Stored data ▸
Content starts
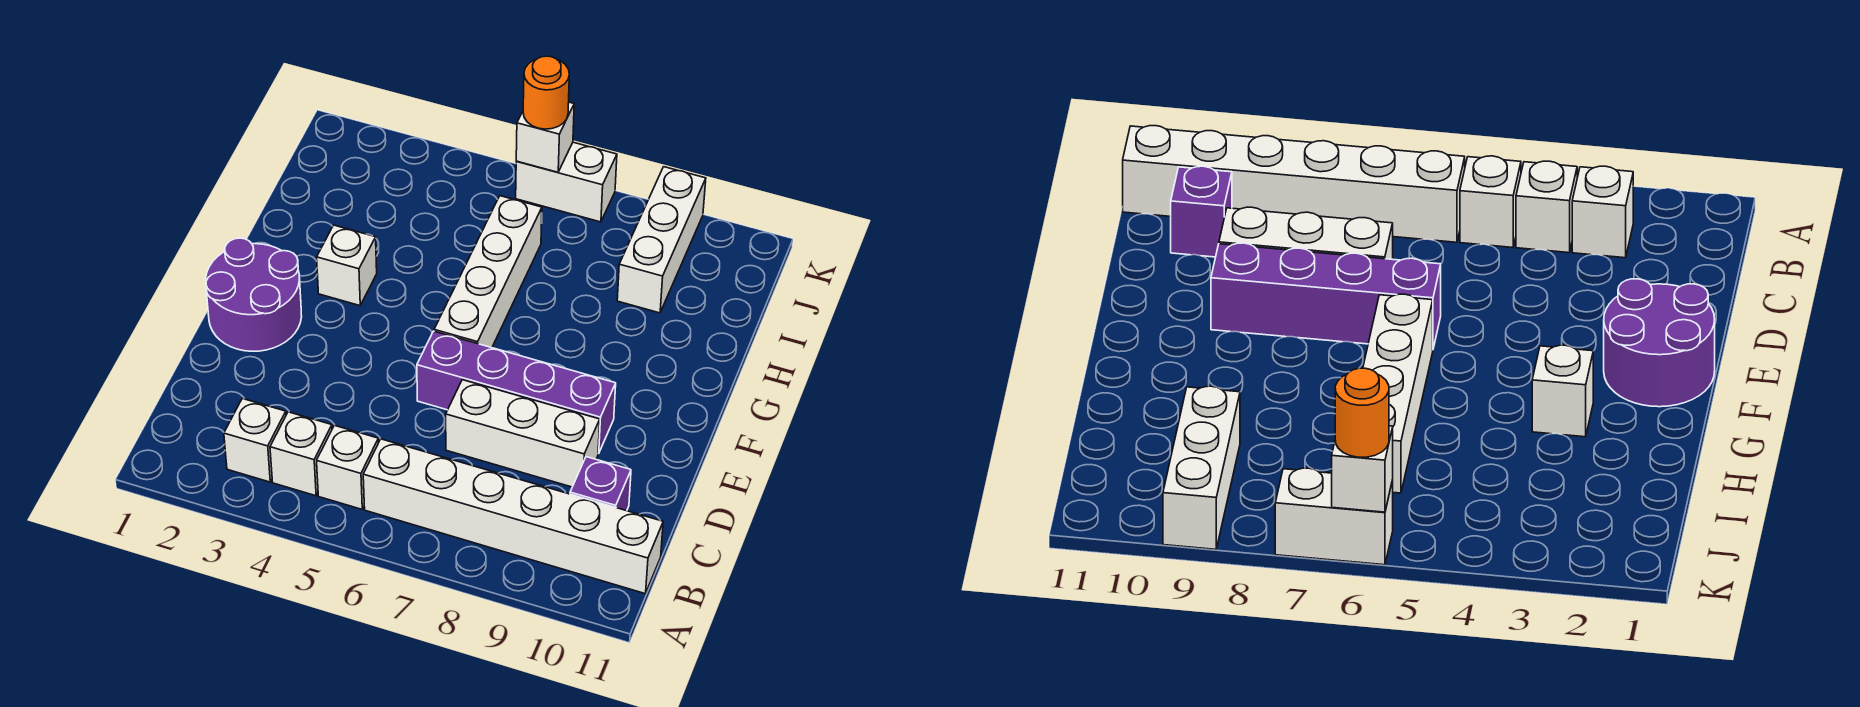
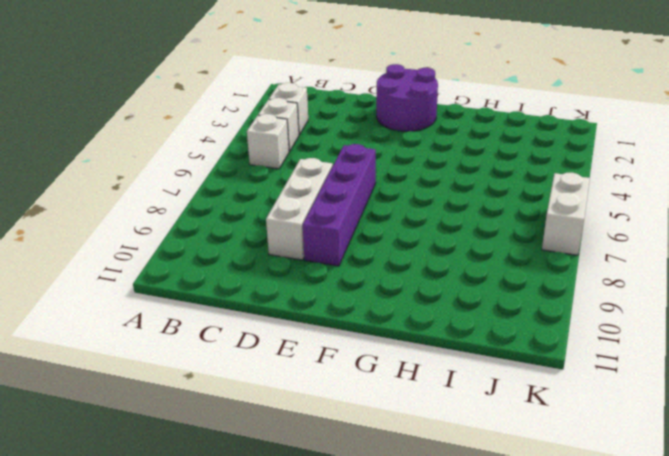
none -> white brick B6:B11 level 1
none -> purple brick C10 level 1
none -> white brick F6:I6 level 1

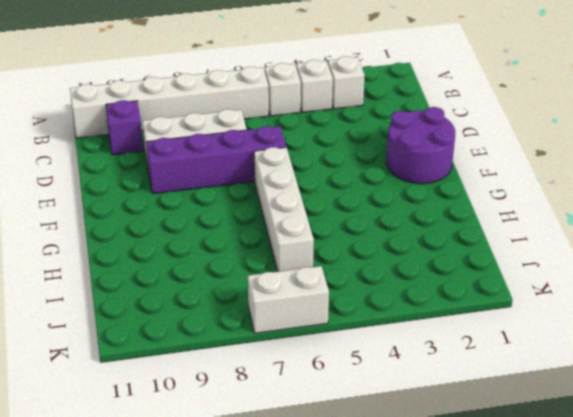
none -> white brick G3 level 1
none -> white brick I9:K9 level 1
none -> white brick K6 level 2

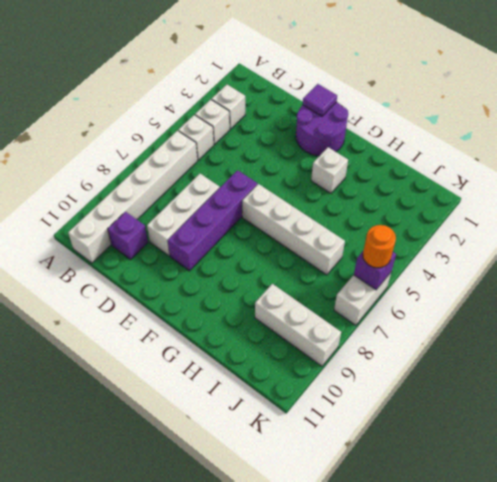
purple tile E1 level 2 -> none
purple brick K6 level 2 -> white brick K6 level 2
Content ends
Assigned task ▸
Pictures are to be excluded; all other material must be transcribed exactly.

Task solution ▸
none -> white brick B6:B11 level 1
none -> purple brick C10 level 1
none -> white brick F6:I6 level 1

none -> white brick G3 level 1
none -> white brick I9:K9 level 1
none -> white brick K6 level 2

purple tile E1 level 2 -> none
purple brick K6 level 2 -> white brick K6 level 2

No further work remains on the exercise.